__REQUIRED WORK__: Whenever a line contains the string "middle", copy it out of the entries.

__DATA RECORDS__:
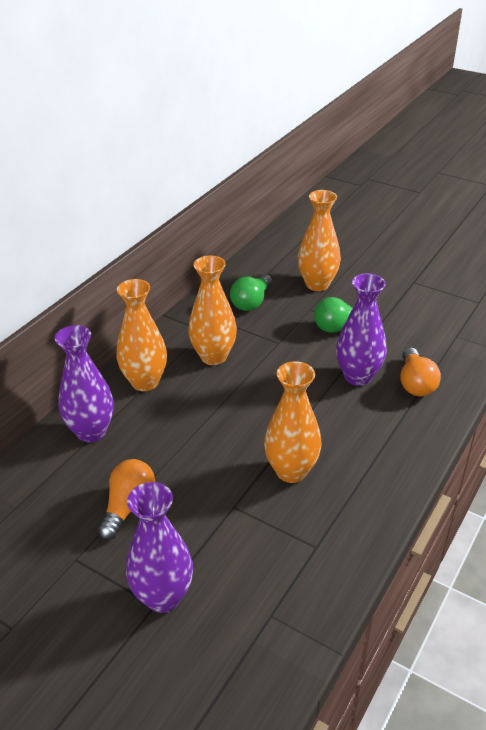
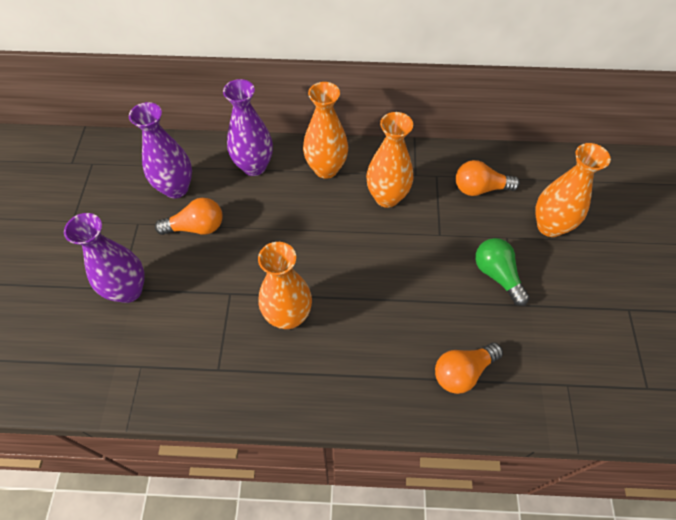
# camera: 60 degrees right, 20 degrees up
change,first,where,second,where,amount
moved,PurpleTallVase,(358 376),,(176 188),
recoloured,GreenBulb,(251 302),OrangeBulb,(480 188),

* * *

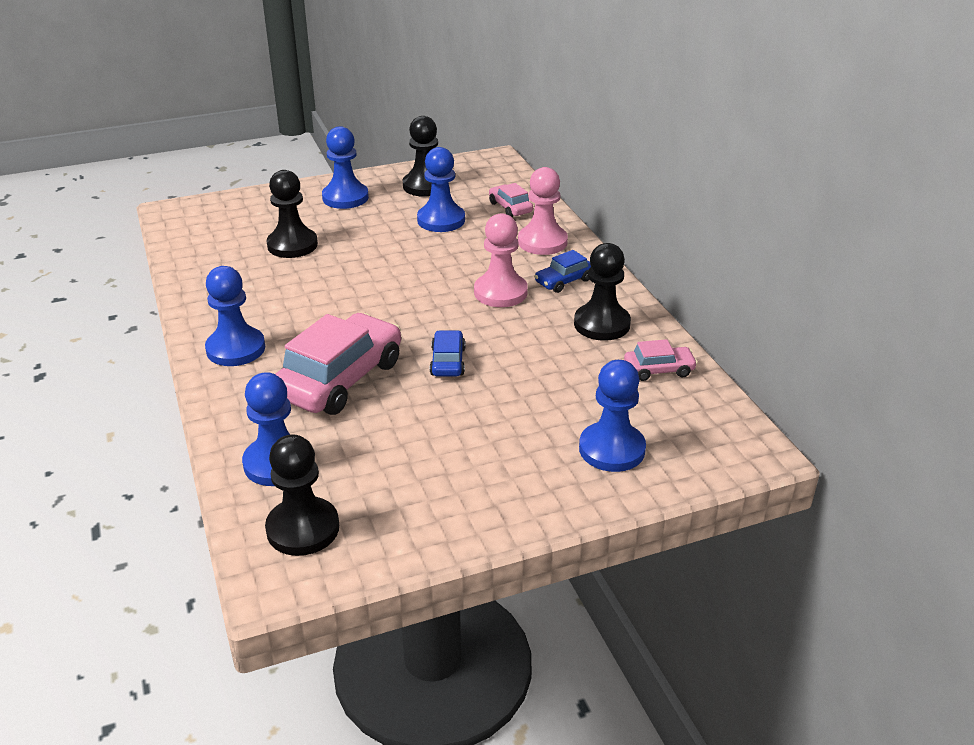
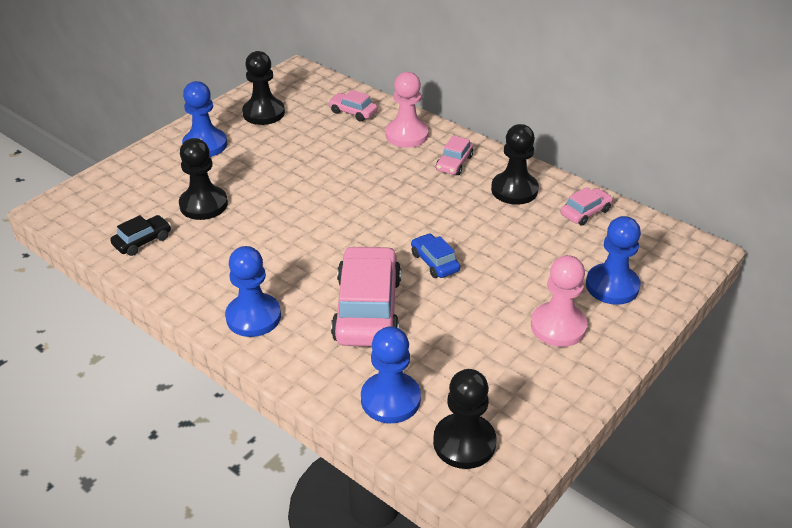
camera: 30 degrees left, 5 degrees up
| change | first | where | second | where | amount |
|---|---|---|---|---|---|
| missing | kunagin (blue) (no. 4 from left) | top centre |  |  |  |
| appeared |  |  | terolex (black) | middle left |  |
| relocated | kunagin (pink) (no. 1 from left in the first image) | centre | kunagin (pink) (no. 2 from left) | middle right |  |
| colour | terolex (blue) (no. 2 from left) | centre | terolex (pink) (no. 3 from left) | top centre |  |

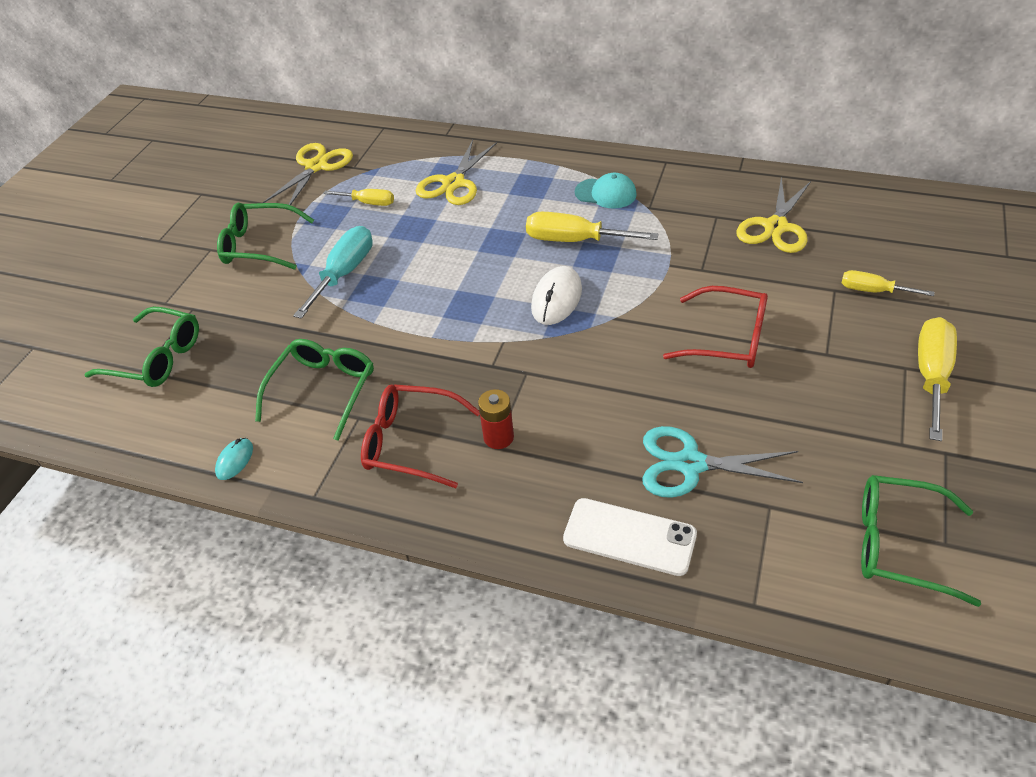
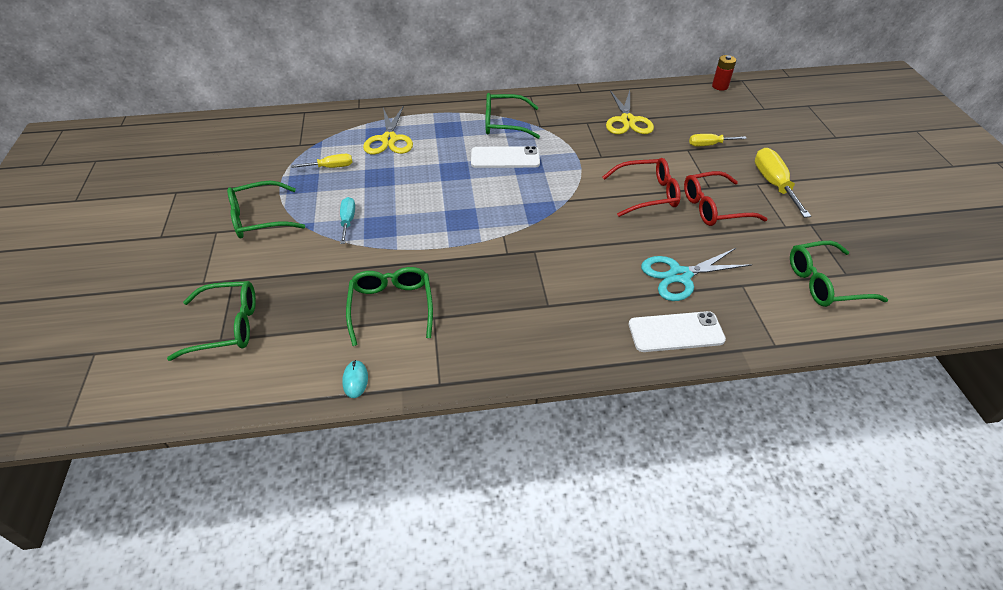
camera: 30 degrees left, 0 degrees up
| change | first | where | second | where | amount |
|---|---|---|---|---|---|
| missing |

__SOLUTION TO THIS PROBLEM__:
| appeared |  |  | terolex (black) | middle left |  |
| relocated | kunagin (pink) (no. 1 from left in the first image) | centre | kunagin (pink) (no. 2 from left) | middle right |  |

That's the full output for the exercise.